▶ EXERCISE
Before copying, set aside the pictures; then restate exactly the lines from the one with "SW1: button (VDD, n1) -> switch (VDD, n1)" through the last line of the records.

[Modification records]
== Segment start ==

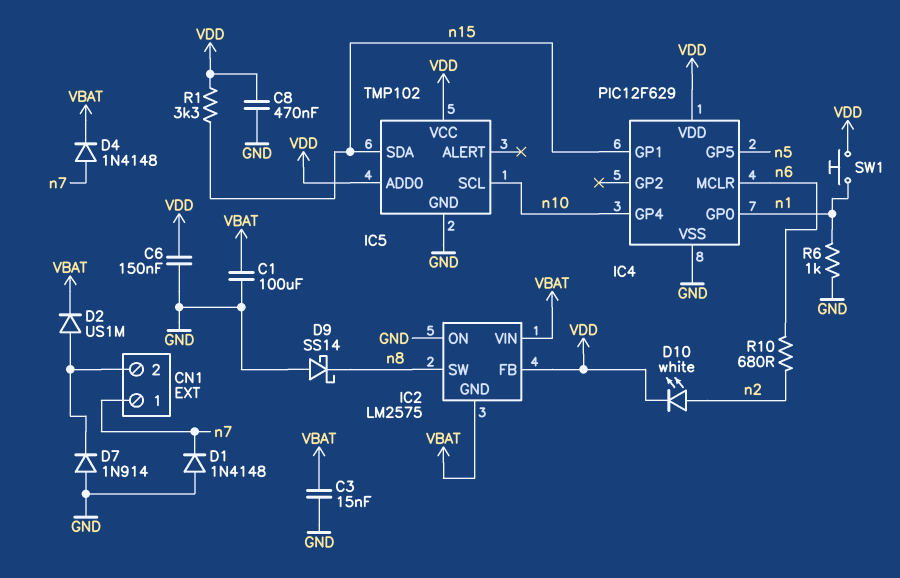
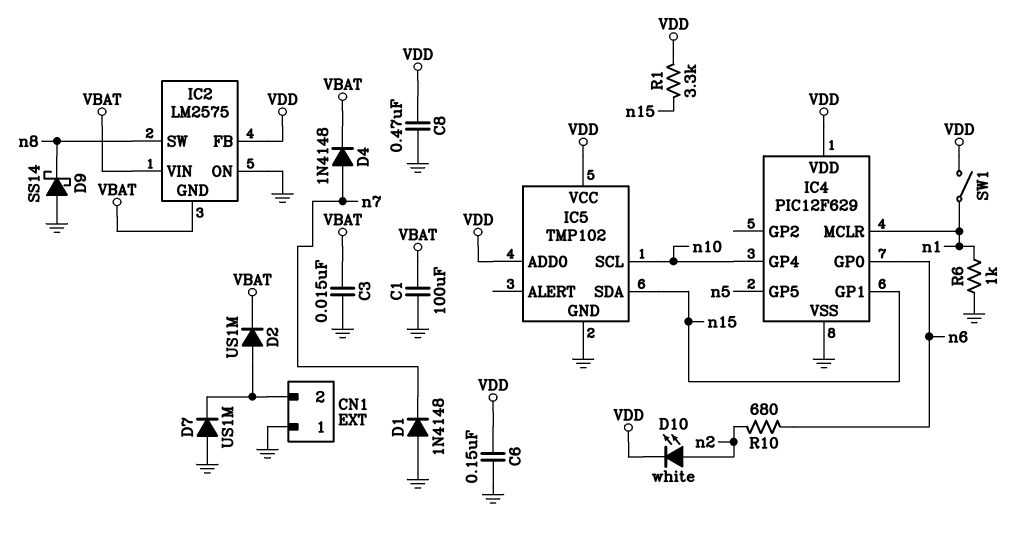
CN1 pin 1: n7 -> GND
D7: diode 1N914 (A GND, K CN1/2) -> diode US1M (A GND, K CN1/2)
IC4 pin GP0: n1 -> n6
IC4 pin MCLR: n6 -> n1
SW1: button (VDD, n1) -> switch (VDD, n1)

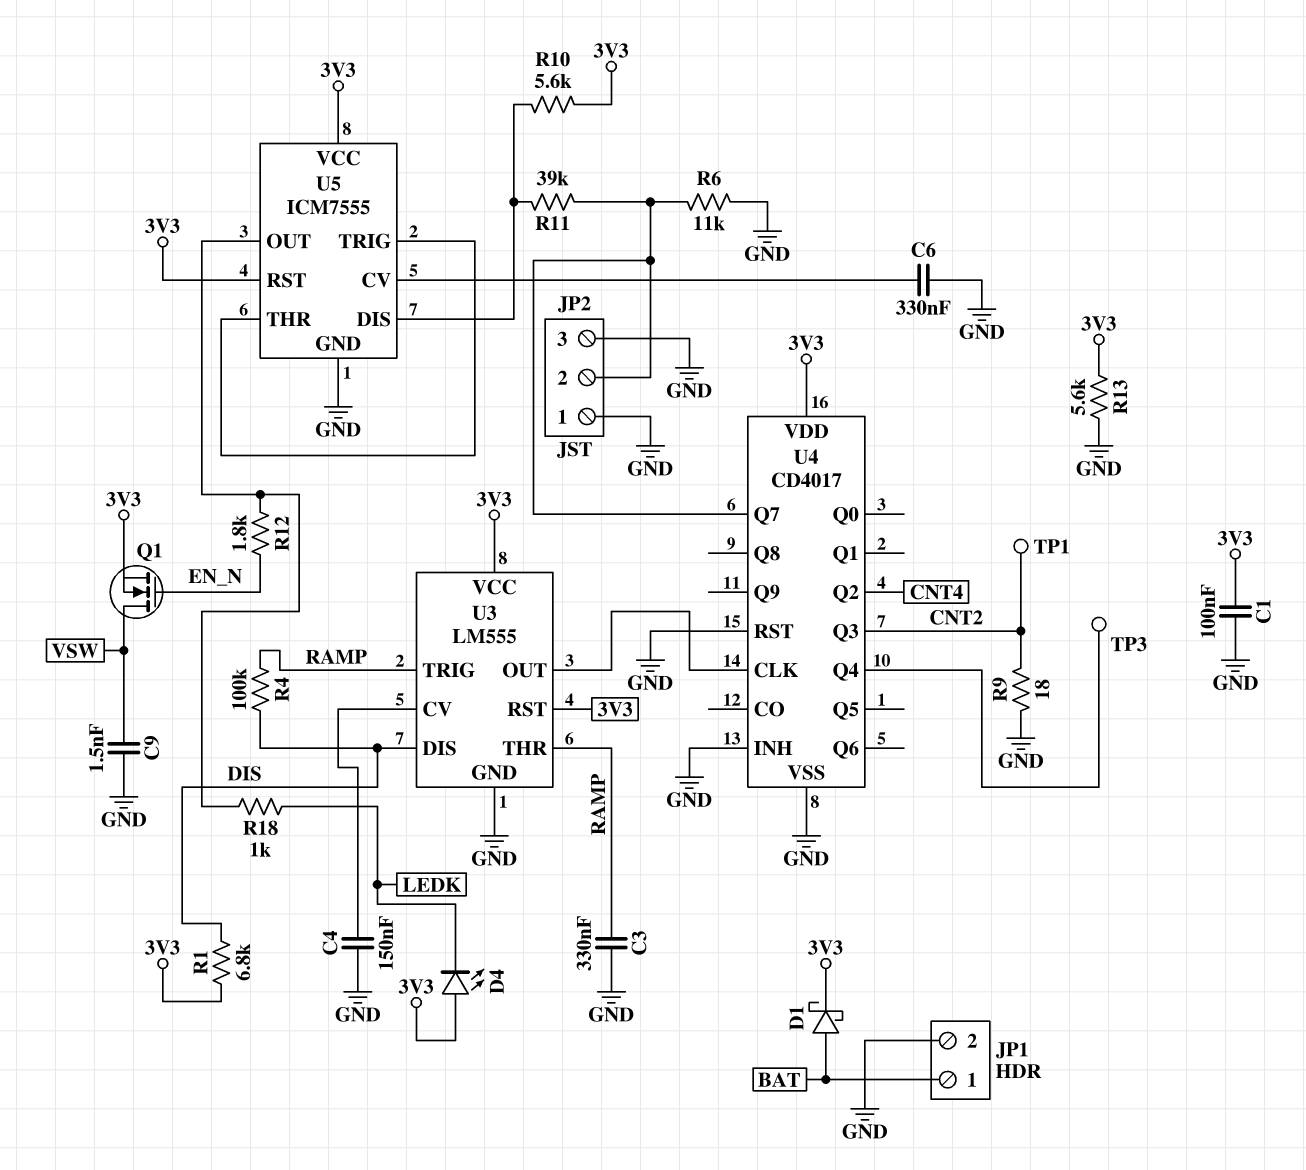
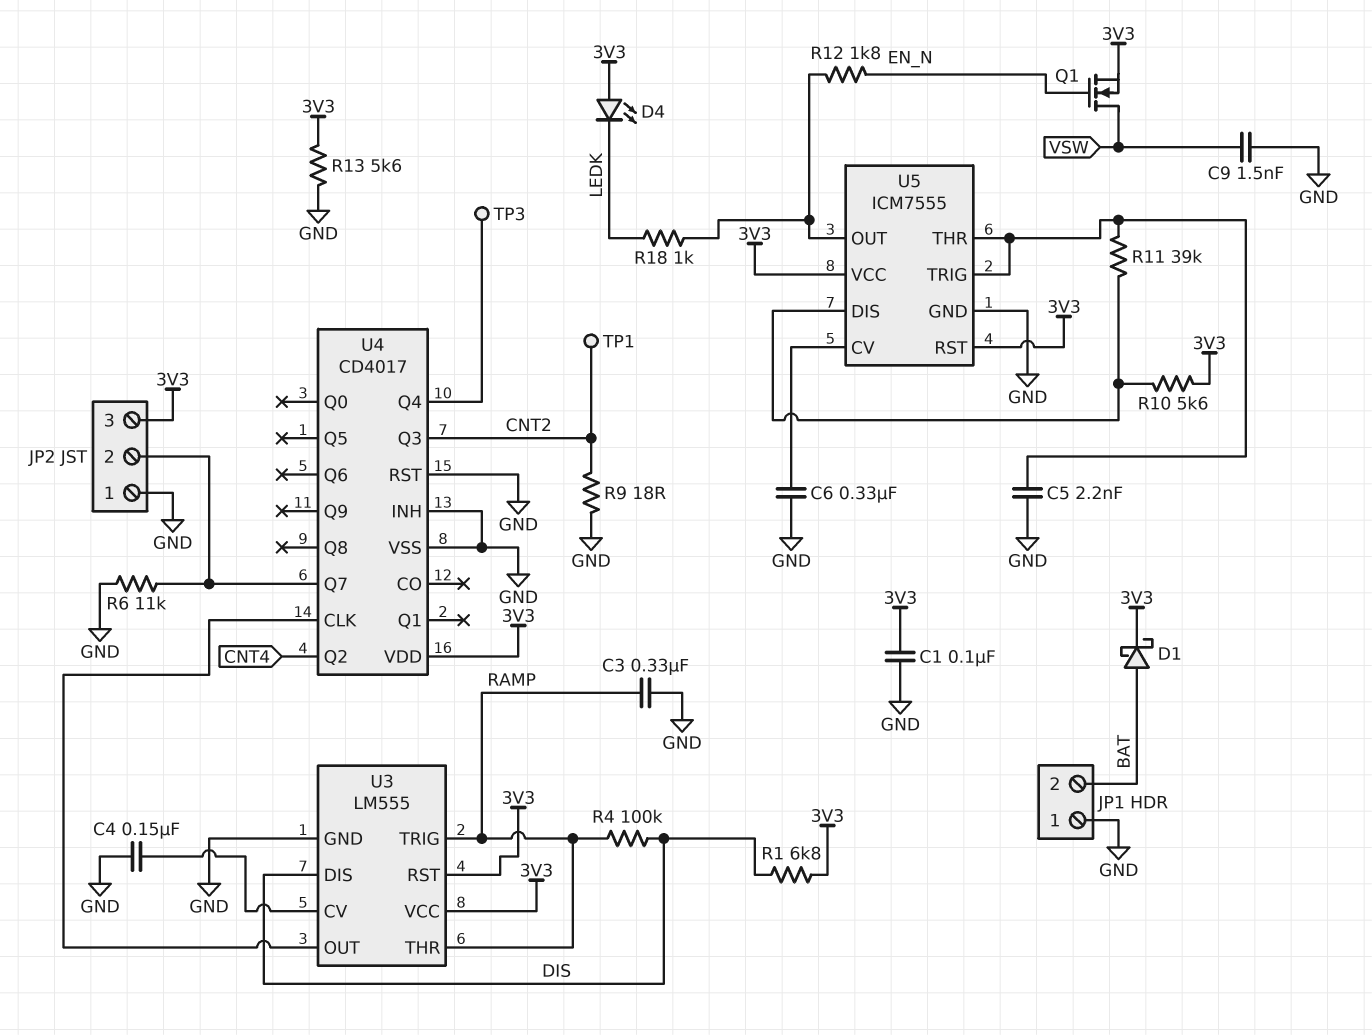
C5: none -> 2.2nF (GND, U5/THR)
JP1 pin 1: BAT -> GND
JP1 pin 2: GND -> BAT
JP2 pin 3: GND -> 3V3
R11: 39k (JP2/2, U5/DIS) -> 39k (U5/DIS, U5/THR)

== Segment end ==

▶ FINISHED TASK
SW1: button (VDD, n1) -> switch (VDD, n1)

C5: none -> 2.2nF (GND, U5/THR)
JP1 pin 1: BAT -> GND
JP1 pin 2: GND -> BAT
JP2 pin 3: GND -> 3V3
R11: 39k (JP2/2, U5/DIS) -> 39k (U5/DIS, U5/THR)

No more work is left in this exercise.